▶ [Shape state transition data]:
........

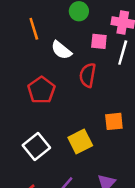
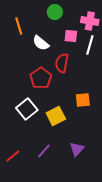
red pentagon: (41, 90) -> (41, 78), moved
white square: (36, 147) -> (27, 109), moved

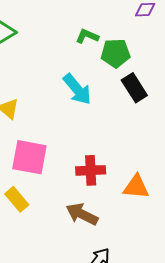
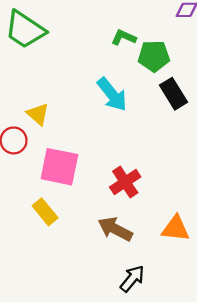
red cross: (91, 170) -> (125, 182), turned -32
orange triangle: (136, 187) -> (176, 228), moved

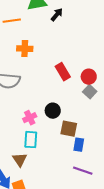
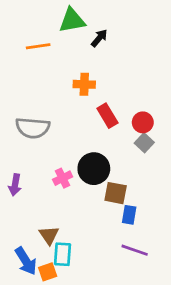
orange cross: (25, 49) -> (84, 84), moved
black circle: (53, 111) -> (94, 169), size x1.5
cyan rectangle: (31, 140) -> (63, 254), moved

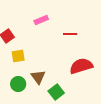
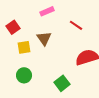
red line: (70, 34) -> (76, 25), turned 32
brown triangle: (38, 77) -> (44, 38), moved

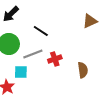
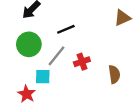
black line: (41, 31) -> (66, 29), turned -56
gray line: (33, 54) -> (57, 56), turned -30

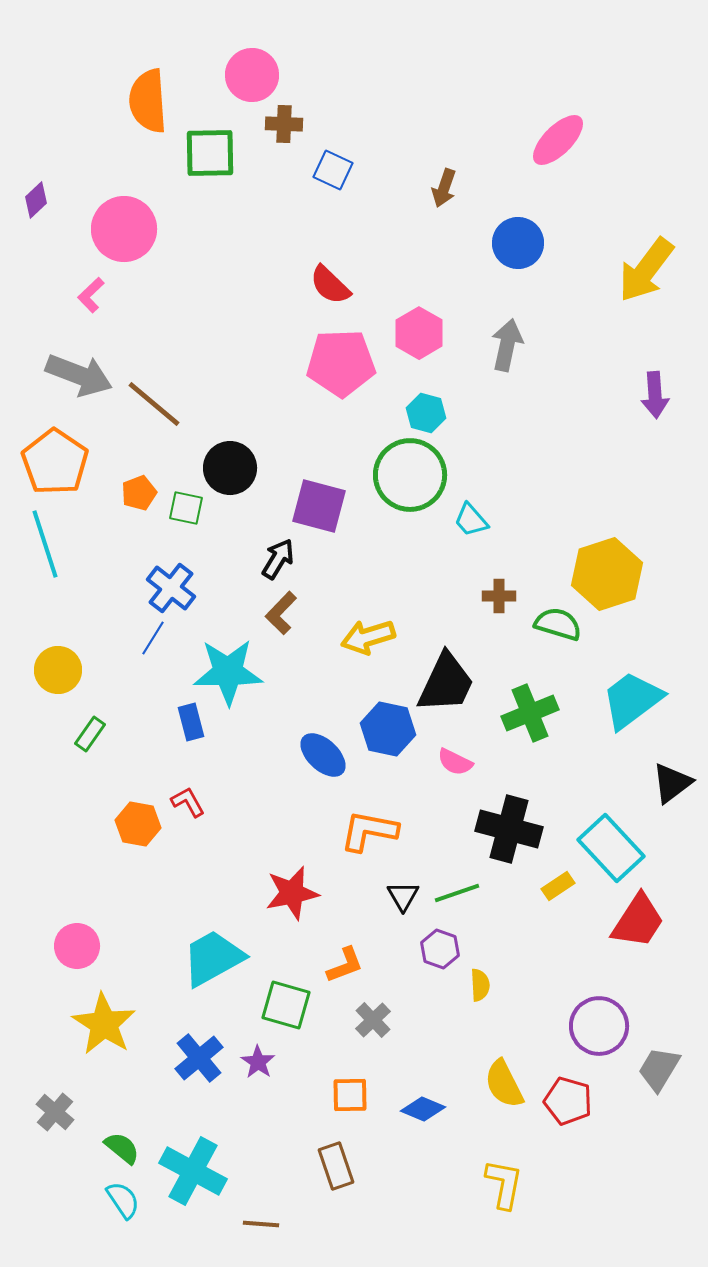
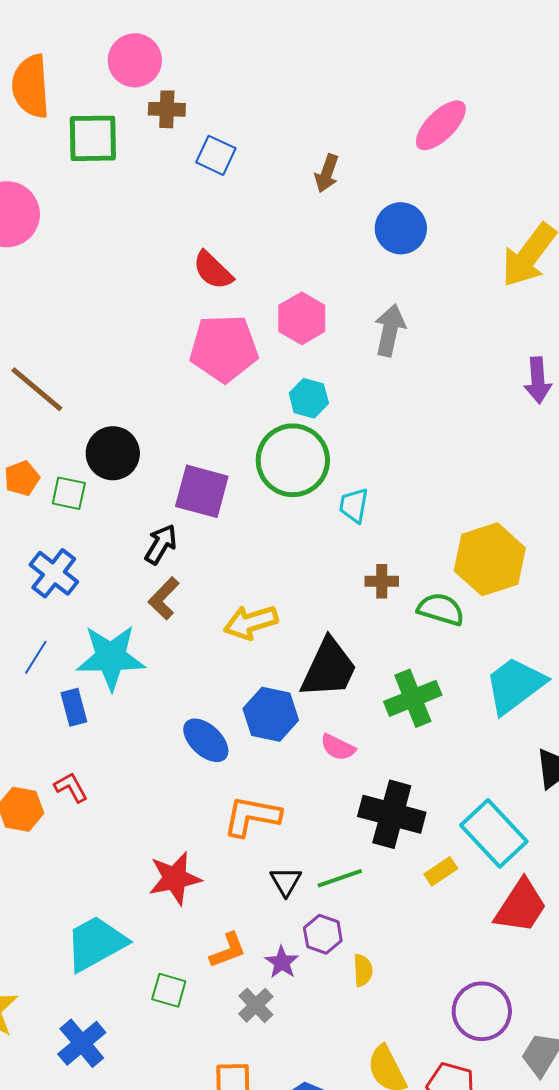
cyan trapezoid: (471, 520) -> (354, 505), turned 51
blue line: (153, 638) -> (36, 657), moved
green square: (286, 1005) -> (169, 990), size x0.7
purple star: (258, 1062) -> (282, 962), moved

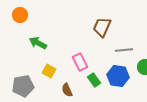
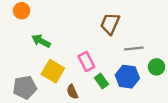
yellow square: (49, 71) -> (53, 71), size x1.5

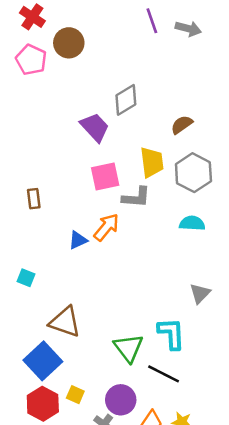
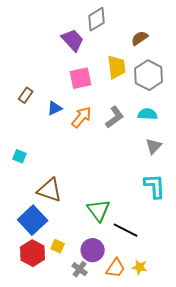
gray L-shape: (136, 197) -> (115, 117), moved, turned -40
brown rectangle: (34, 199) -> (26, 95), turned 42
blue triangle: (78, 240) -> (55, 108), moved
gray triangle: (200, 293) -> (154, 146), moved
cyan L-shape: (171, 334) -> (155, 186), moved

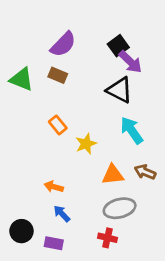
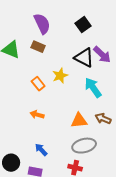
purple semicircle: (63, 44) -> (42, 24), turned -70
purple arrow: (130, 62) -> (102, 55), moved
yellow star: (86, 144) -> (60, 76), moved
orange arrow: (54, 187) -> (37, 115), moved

........

▶ [Task brief]: When a record holds a picture, leave that picture out; copy the rest verbatim.

▶ [Finished task]:
red pentagon: (41, 90) -> (41, 78), moved
white square: (36, 147) -> (27, 109), moved

red cross: (91, 170) -> (125, 182), turned -32
orange triangle: (136, 187) -> (176, 228), moved

orange cross: (25, 49) -> (84, 84), moved
black circle: (53, 111) -> (94, 169), size x1.5
cyan rectangle: (31, 140) -> (63, 254), moved

red line: (70, 34) -> (76, 25), turned 32
brown triangle: (38, 77) -> (44, 38), moved

black line: (41, 31) -> (66, 29), turned -56
gray line: (33, 54) -> (57, 56), turned -30

cyan trapezoid: (471, 520) -> (354, 505), turned 51
blue line: (153, 638) -> (36, 657), moved
green square: (286, 1005) -> (169, 990), size x0.7
purple star: (258, 1062) -> (282, 962), moved

yellow square: (49, 71) -> (53, 71), size x1.5

gray L-shape: (136, 197) -> (115, 117), moved, turned -40
brown rectangle: (34, 199) -> (26, 95), turned 42
blue triangle: (78, 240) -> (55, 108), moved
gray triangle: (200, 293) -> (154, 146), moved
cyan L-shape: (171, 334) -> (155, 186), moved

purple semicircle: (63, 44) -> (42, 24), turned -70
purple arrow: (130, 62) -> (102, 55), moved
yellow star: (86, 144) -> (60, 76), moved
orange arrow: (54, 187) -> (37, 115), moved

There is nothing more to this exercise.